§ Your task
Everything in the data below is left aside except the lines from the one containing "pos2: [502, 262]" through the one containing "pos2: [317, 105]"; repeat those exactly.

§ Supplied material
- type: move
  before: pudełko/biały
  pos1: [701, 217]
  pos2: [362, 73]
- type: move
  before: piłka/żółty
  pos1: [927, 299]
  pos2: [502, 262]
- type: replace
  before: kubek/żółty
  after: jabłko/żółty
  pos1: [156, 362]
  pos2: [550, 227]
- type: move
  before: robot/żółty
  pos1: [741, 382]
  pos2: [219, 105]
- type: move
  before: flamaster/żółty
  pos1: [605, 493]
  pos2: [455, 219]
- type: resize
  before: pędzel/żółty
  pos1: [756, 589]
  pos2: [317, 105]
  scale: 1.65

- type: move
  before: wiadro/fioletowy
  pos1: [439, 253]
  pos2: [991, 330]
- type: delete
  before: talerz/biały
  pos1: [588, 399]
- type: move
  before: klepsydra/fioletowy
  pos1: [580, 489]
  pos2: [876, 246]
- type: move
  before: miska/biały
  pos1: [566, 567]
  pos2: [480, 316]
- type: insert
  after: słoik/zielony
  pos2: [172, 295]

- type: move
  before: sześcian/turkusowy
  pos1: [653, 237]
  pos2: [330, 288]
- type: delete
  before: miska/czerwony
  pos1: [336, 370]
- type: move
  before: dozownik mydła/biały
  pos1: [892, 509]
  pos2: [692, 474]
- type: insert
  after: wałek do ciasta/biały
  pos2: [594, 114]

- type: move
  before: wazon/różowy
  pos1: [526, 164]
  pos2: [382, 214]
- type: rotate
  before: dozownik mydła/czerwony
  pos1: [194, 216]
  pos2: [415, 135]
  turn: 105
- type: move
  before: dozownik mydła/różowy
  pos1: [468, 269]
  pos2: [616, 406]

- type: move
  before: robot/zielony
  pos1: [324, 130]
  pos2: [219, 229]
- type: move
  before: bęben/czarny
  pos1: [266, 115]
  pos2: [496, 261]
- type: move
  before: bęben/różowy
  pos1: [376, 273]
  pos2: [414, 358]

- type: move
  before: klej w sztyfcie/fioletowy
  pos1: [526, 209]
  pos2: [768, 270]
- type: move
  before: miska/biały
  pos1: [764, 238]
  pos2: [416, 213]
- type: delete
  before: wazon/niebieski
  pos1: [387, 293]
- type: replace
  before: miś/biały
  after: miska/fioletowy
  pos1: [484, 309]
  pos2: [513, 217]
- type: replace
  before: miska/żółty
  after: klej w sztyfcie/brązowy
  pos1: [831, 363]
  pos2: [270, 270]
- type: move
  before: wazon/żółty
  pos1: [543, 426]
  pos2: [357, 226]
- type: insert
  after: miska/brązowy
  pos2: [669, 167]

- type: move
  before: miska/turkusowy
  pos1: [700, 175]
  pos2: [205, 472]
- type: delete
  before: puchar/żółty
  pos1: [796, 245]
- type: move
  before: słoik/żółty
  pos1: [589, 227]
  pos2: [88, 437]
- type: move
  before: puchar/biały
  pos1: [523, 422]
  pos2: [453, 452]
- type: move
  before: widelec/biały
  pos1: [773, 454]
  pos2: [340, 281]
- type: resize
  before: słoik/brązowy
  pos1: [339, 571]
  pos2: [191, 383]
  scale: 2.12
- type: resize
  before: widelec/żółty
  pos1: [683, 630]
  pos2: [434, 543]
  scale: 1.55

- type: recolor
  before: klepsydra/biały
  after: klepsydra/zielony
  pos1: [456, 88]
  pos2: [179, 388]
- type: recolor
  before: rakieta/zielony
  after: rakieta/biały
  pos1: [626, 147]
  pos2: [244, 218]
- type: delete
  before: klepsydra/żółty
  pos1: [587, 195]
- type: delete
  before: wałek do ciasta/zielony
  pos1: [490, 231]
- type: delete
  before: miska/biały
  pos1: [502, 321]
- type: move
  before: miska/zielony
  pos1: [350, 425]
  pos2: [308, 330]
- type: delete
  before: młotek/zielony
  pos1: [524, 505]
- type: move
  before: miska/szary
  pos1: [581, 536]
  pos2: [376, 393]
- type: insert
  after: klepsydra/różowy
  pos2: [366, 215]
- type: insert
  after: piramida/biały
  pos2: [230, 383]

§ Response
  pos2: [502, 262]
- type: replace
  before: kubek/żółty
  after: jabłko/żółty
  pos1: [156, 362]
  pos2: [550, 227]
- type: move
  before: robot/żółty
  pos1: [741, 382]
  pos2: [219, 105]
- type: move
  before: flamaster/żółty
  pos1: [605, 493]
  pos2: [455, 219]
- type: resize
  before: pędzel/żółty
  pos1: [756, 589]
  pos2: [317, 105]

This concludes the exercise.